**Dataset records:**

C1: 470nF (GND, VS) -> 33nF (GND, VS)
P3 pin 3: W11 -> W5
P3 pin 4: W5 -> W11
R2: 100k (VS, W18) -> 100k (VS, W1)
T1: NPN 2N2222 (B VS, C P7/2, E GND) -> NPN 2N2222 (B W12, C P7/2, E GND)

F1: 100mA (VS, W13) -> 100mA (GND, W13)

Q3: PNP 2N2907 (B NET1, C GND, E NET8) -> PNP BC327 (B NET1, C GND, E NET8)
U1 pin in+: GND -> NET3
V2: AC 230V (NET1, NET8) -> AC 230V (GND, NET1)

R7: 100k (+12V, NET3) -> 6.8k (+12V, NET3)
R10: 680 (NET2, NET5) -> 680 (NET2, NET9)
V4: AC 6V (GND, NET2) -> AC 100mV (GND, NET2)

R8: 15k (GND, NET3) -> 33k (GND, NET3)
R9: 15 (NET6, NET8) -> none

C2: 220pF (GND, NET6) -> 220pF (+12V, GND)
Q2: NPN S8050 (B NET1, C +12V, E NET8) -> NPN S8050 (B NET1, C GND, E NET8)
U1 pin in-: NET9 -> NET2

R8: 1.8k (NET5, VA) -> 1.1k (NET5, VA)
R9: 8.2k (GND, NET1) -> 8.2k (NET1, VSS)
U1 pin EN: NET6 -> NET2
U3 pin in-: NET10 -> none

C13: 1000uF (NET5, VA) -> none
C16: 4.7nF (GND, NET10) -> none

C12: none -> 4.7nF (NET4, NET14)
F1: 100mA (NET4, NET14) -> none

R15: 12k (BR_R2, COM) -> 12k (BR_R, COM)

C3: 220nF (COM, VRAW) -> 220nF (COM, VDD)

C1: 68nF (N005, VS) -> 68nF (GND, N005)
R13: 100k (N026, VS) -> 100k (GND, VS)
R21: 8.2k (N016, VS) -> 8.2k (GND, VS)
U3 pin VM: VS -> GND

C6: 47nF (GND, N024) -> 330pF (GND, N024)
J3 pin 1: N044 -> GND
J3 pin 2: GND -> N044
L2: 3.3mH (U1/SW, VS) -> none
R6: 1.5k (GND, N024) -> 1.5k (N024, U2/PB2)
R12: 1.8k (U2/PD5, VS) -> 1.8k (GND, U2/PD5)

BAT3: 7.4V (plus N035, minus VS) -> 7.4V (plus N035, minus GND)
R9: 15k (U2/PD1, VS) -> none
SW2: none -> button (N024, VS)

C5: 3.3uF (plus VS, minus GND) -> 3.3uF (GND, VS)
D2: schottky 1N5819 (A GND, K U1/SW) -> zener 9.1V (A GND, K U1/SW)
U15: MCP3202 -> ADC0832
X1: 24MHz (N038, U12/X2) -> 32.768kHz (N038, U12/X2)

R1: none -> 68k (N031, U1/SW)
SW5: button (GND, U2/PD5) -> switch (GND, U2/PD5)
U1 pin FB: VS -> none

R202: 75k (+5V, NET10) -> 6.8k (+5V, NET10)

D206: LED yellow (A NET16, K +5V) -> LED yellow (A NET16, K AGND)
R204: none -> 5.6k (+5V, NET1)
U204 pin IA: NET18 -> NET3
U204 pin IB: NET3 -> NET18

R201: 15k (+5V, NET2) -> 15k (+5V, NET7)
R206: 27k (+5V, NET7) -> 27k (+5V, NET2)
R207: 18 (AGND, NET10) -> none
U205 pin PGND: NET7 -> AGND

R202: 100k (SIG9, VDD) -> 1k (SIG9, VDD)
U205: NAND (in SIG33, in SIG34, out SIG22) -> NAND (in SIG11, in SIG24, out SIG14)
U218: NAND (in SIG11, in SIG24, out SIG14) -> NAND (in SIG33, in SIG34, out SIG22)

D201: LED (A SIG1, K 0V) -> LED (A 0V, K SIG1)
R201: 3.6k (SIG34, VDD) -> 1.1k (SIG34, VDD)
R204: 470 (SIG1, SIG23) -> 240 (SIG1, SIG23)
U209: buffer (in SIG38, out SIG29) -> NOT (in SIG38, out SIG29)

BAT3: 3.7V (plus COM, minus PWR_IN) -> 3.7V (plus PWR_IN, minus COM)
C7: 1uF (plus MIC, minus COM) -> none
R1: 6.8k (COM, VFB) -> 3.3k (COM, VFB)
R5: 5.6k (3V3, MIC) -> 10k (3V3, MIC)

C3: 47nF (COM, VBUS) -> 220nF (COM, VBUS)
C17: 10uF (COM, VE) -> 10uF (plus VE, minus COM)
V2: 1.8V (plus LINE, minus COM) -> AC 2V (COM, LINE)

**Your assignment:** What is wanted is an exact repetition of the lines from the one with "U15: MCP3202 -> ADC0832" through the last line of the material above, both ends included.

**Problem solution:**
U15: MCP3202 -> ADC0832
X1: 24MHz (N038, U12/X2) -> 32.768kHz (N038, U12/X2)

R1: none -> 68k (N031, U1/SW)
SW5: button (GND, U2/PD5) -> switch (GND, U2/PD5)
U1 pin FB: VS -> none

R202: 75k (+5V, NET10) -> 6.8k (+5V, NET10)

D206: LED yellow (A NET16, K +5V) -> LED yellow (A NET16, K AGND)
R204: none -> 5.6k (+5V, NET1)
U204 pin IA: NET18 -> NET3
U204 pin IB: NET3 -> NET18

R201: 15k (+5V, NET2) -> 15k (+5V, NET7)
R206: 27k (+5V, NET7) -> 27k (+5V, NET2)
R207: 18 (AGND, NET10) -> none
U205 pin PGND: NET7 -> AGND

R202: 100k (SIG9, VDD) -> 1k (SIG9, VDD)
U205: NAND (in SIG33, in SIG34, out SIG22) -> NAND (in SIG11, in SIG24, out SIG14)
U218: NAND (in SIG11, in SIG24, out SIG14) -> NAND (in SIG33, in SIG34, out SIG22)

D201: LED (A SIG1, K 0V) -> LED (A 0V, K SIG1)
R201: 3.6k (SIG34, VDD) -> 1.1k (SIG34, VDD)
R204: 470 (SIG1, SIG23) -> 240 (SIG1, SIG23)
U209: buffer (in SIG38, out SIG29) -> NOT (in SIG38, out SIG29)

BAT3: 3.7V (plus COM, minus PWR_IN) -> 3.7V (plus PWR_IN, minus COM)
C7: 1uF (plus MIC, minus COM) -> none
R1: 6.8k (COM, VFB) -> 3.3k (COM, VFB)
R5: 5.6k (3V3, MIC) -> 10k (3V3, MIC)

C3: 47nF (COM, VBUS) -> 220nF (COM, VBUS)
C17: 10uF (COM, VE) -> 10uF (plus VE, minus COM)
V2: 1.8V (plus LINE, minus COM) -> AC 2V (COM, LINE)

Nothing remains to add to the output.